=== WORK TO BE COMPLETED ===
Each entry has to be copied exactly, with nothing missed.

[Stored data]
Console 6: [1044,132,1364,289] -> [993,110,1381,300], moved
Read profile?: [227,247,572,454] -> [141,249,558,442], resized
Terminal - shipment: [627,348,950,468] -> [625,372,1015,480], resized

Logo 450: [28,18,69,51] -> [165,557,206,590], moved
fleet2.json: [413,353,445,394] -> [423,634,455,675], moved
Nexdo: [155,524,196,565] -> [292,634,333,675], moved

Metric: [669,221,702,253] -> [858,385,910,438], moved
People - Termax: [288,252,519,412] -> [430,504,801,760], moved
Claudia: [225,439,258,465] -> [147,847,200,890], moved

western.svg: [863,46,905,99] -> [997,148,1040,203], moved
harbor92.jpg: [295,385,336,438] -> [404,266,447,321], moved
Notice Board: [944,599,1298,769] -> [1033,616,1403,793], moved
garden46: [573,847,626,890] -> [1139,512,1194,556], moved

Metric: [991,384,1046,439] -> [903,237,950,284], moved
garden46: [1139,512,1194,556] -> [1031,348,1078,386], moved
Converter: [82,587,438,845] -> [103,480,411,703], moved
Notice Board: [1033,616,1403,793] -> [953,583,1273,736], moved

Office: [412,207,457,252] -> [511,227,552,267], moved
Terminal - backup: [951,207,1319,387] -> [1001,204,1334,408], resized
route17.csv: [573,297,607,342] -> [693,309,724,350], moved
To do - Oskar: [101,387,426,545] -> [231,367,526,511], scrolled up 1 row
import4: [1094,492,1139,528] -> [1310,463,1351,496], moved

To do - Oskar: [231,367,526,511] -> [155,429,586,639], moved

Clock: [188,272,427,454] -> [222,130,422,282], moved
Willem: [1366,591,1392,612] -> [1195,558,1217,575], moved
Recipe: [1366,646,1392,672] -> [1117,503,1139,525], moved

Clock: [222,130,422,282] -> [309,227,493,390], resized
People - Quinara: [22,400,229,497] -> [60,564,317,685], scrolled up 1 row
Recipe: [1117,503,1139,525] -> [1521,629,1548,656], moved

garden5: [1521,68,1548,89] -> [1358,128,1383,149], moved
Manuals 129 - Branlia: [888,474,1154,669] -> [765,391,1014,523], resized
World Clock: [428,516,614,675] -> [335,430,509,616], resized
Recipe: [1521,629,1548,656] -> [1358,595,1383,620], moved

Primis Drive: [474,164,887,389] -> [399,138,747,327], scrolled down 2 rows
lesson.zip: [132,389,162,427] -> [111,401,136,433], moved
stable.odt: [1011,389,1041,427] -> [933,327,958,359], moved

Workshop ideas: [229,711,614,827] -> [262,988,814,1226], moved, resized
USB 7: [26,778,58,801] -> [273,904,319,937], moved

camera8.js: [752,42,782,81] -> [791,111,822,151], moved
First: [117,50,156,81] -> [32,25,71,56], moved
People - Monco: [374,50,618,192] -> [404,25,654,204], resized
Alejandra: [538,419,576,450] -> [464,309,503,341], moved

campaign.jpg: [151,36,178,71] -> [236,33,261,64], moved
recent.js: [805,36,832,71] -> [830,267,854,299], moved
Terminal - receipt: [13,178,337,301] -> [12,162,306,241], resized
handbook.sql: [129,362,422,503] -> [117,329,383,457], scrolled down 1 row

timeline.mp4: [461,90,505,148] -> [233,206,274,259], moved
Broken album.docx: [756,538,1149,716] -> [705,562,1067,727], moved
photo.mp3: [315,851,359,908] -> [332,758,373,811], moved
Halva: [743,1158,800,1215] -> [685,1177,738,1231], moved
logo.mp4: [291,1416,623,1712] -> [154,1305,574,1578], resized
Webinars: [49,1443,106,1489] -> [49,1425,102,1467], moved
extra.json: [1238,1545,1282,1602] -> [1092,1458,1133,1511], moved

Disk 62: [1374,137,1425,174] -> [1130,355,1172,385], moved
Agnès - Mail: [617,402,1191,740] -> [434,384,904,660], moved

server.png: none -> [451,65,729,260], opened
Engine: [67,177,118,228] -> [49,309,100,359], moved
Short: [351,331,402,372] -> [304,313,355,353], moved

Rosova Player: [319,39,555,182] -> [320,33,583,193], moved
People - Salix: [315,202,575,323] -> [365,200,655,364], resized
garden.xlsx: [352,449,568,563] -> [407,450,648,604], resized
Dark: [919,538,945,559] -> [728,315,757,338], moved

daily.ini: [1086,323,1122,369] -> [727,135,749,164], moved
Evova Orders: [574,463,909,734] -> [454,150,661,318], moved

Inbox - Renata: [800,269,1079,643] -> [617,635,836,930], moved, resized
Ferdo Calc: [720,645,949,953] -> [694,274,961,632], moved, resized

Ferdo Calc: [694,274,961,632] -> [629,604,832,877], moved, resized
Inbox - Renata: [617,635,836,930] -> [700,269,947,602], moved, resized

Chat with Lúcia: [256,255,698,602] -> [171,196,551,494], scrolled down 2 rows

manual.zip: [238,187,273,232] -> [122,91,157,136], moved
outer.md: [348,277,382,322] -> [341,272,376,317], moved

=== EXERCISE RESULT ===
Console 6: [1044,132,1364,289] -> [993,110,1381,300], moved
Read profile?: [227,247,572,454] -> [141,249,558,442], resized
Terminal - shipment: [627,348,950,468] -> [625,372,1015,480], resized

Logo 450: [28,18,69,51] -> [165,557,206,590], moved
fleet2.json: [413,353,445,394] -> [423,634,455,675], moved
Nexdo: [155,524,196,565] -> [292,634,333,675], moved

Metric: [669,221,702,253] -> [858,385,910,438], moved
People - Termax: [288,252,519,412] -> [430,504,801,760], moved
Claudia: [225,439,258,465] -> [147,847,200,890], moved

western.svg: [863,46,905,99] -> [997,148,1040,203], moved
harbor92.jpg: [295,385,336,438] -> [404,266,447,321], moved
Notice Board: [944,599,1298,769] -> [1033,616,1403,793], moved
garden46: [573,847,626,890] -> [1139,512,1194,556], moved

Metric: [991,384,1046,439] -> [903,237,950,284], moved
garden46: [1139,512,1194,556] -> [1031,348,1078,386], moved
Converter: [82,587,438,845] -> [103,480,411,703], moved
Notice Board: [1033,616,1403,793] -> [953,583,1273,736], moved

Office: [412,207,457,252] -> [511,227,552,267], moved
Terminal - backup: [951,207,1319,387] -> [1001,204,1334,408], resized
route17.csv: [573,297,607,342] -> [693,309,724,350], moved
To do - Oskar: [101,387,426,545] -> [231,367,526,511], scrolled up 1 row
import4: [1094,492,1139,528] -> [1310,463,1351,496], moved

To do - Oskar: [231,367,526,511] -> [155,429,586,639], moved

Clock: [188,272,427,454] -> [222,130,422,282], moved
Willem: [1366,591,1392,612] -> [1195,558,1217,575], moved
Recipe: [1366,646,1392,672] -> [1117,503,1139,525], moved

Clock: [222,130,422,282] -> [309,227,493,390], resized
People - Quinara: [22,400,229,497] -> [60,564,317,685], scrolled up 1 row
Recipe: [1117,503,1139,525] -> [1521,629,1548,656], moved

garden5: [1521,68,1548,89] -> [1358,128,1383,149], moved
Manuals 129 - Branlia: [888,474,1154,669] -> [765,391,1014,523], resized
World Clock: [428,516,614,675] -> [335,430,509,616], resized
Recipe: [1521,629,1548,656] -> [1358,595,1383,620], moved

Primis Drive: [474,164,887,389] -> [399,138,747,327], scrolled down 2 rows
lesson.zip: [132,389,162,427] -> [111,401,136,433], moved
stable.odt: [1011,389,1041,427] -> [933,327,958,359], moved

Workshop ideas: [229,711,614,827] -> [262,988,814,1226], moved, resized
USB 7: [26,778,58,801] -> [273,904,319,937], moved

camera8.js: [752,42,782,81] -> [791,111,822,151], moved
First: [117,50,156,81] -> [32,25,71,56], moved
People - Monco: [374,50,618,192] -> [404,25,654,204], resized
Alejandra: [538,419,576,450] -> [464,309,503,341], moved

campaign.jpg: [151,36,178,71] -> [236,33,261,64], moved
recent.js: [805,36,832,71] -> [830,267,854,299], moved
Terminal - receipt: [13,178,337,301] -> [12,162,306,241], resized
handbook.sql: [129,362,422,503] -> [117,329,383,457], scrolled down 1 row

timeline.mp4: [461,90,505,148] -> [233,206,274,259], moved
Broken album.docx: [756,538,1149,716] -> [705,562,1067,727], moved
photo.mp3: [315,851,359,908] -> [332,758,373,811], moved
Halva: [743,1158,800,1215] -> [685,1177,738,1231], moved
logo.mp4: [291,1416,623,1712] -> [154,1305,574,1578], resized
Webinars: [49,1443,106,1489] -> [49,1425,102,1467], moved
extra.json: [1238,1545,1282,1602] -> [1092,1458,1133,1511], moved

Disk 62: [1374,137,1425,174] -> [1130,355,1172,385], moved
Agnès - Mail: [617,402,1191,740] -> [434,384,904,660], moved

server.png: none -> [451,65,729,260], opened
Engine: [67,177,118,228] -> [49,309,100,359], moved
Short: [351,331,402,372] -> [304,313,355,353], moved

Rosova Player: [319,39,555,182] -> [320,33,583,193], moved
People - Salix: [315,202,575,323] -> [365,200,655,364], resized
garden.xlsx: [352,449,568,563] -> [407,450,648,604], resized
Dark: [919,538,945,559] -> [728,315,757,338], moved

daily.ini: [1086,323,1122,369] -> [727,135,749,164], moved
Evova Orders: [574,463,909,734] -> [454,150,661,318], moved

Inbox - Renata: [800,269,1079,643] -> [617,635,836,930], moved, resized
Ferdo Calc: [720,645,949,953] -> [694,274,961,632], moved, resized

Ferdo Calc: [694,274,961,632] -> [629,604,832,877], moved, resized
Inbox - Renata: [617,635,836,930] -> [700,269,947,602], moved, resized

Chat with Lúcia: [256,255,698,602] -> [171,196,551,494], scrolled down 2 rows

manual.zip: [238,187,273,232] -> [122,91,157,136], moved
outer.md: [348,277,382,322] -> [341,272,376,317], moved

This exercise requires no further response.